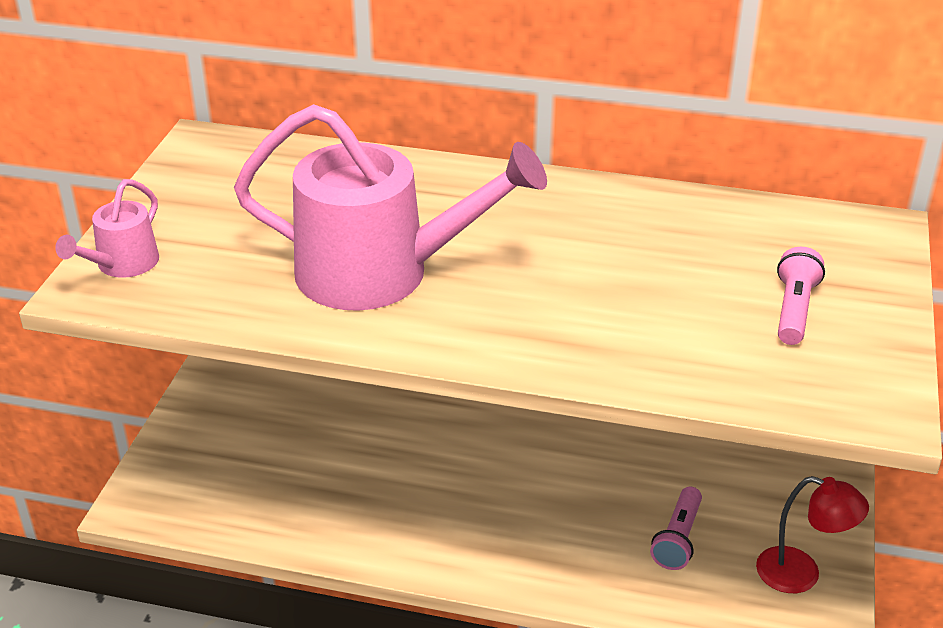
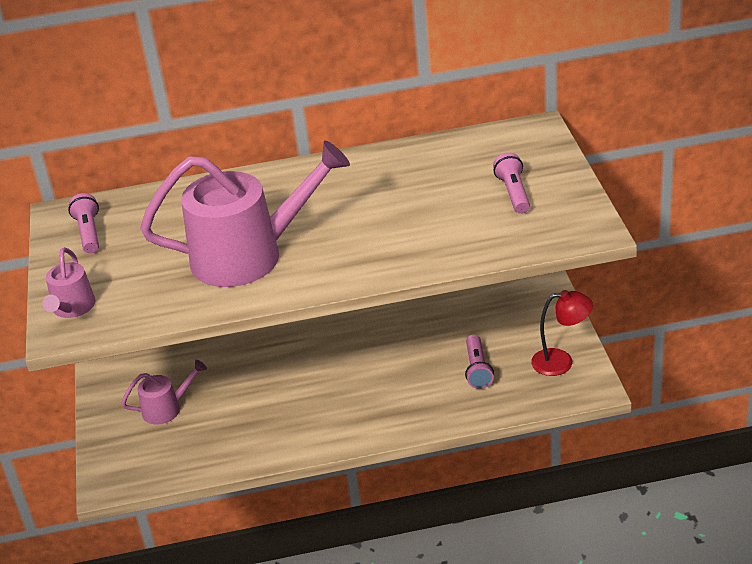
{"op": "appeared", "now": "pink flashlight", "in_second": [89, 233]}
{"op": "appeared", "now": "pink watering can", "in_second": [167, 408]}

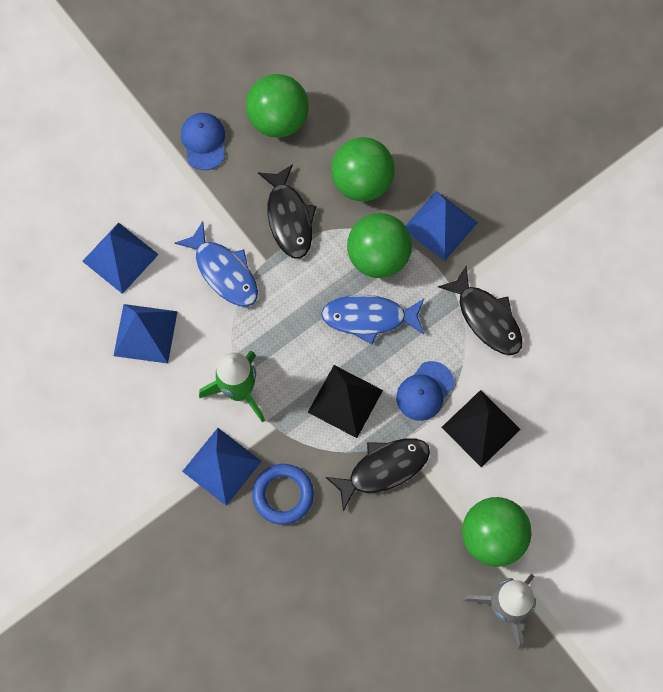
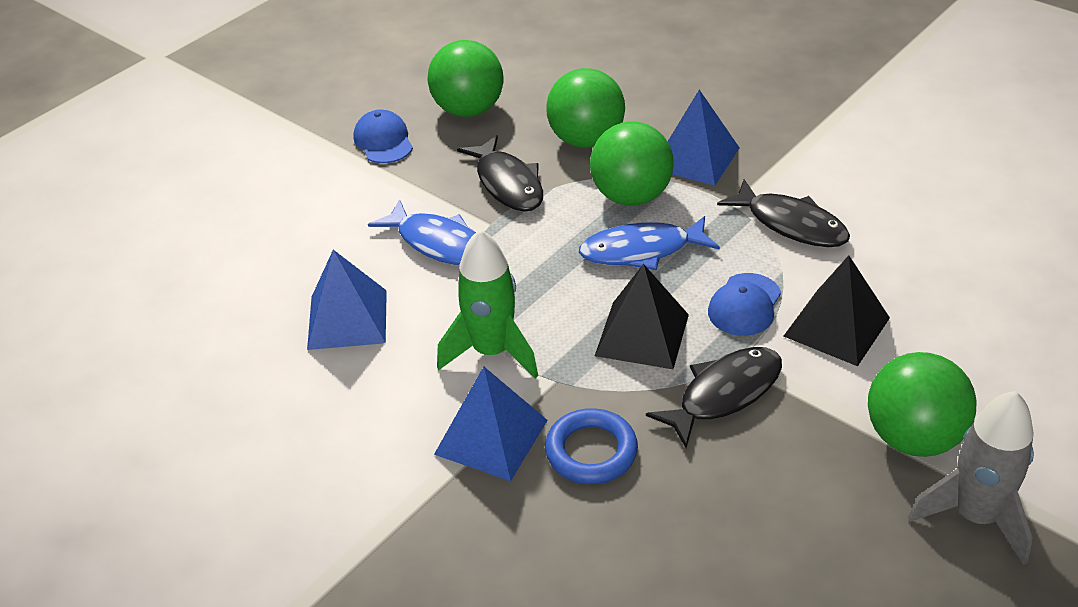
{"op": "missing", "was": "blue pyramid", "in_first": [120, 257]}

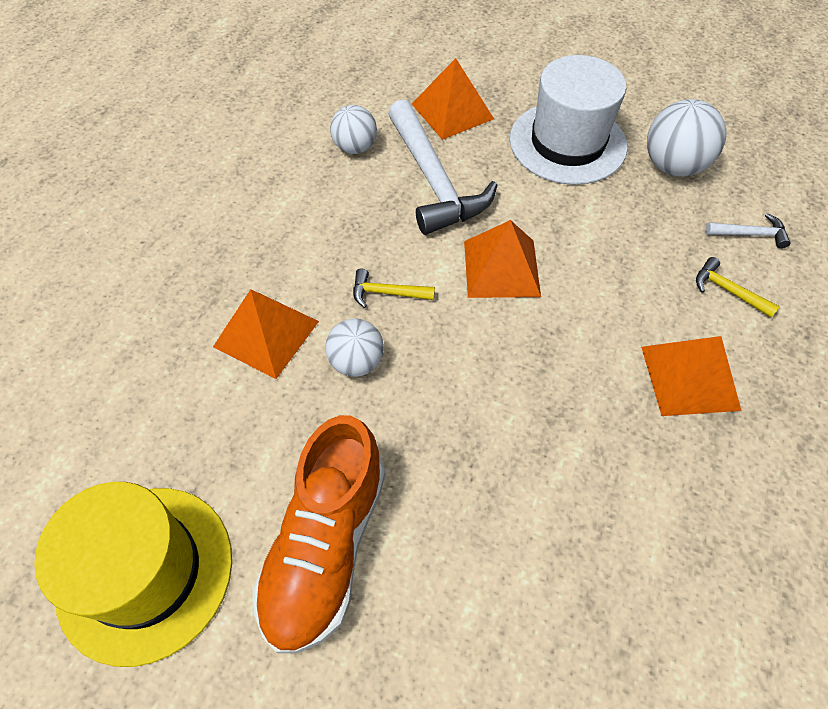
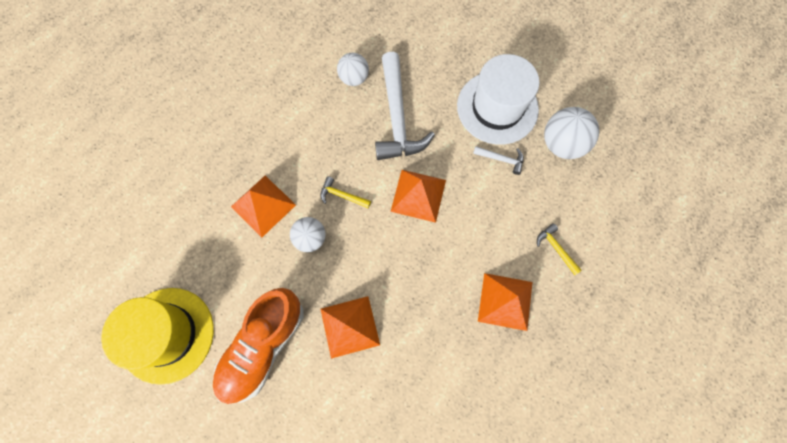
{"op": "relocated", "was": "orange pyramid", "in_first": [452, 111], "in_second": [349, 326]}
{"op": "relocated", "was": "white hammer", "in_first": [750, 234], "in_second": [501, 159]}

============

- Your instructions -
Report all lines of the material that contain the word "pink".

- Solved exercise -
{"op": "appeared", "now": "pink flashlight", "in_second": [89, 233]}
{"op": "appeared", "now": "pink watering can", "in_second": [167, 408]}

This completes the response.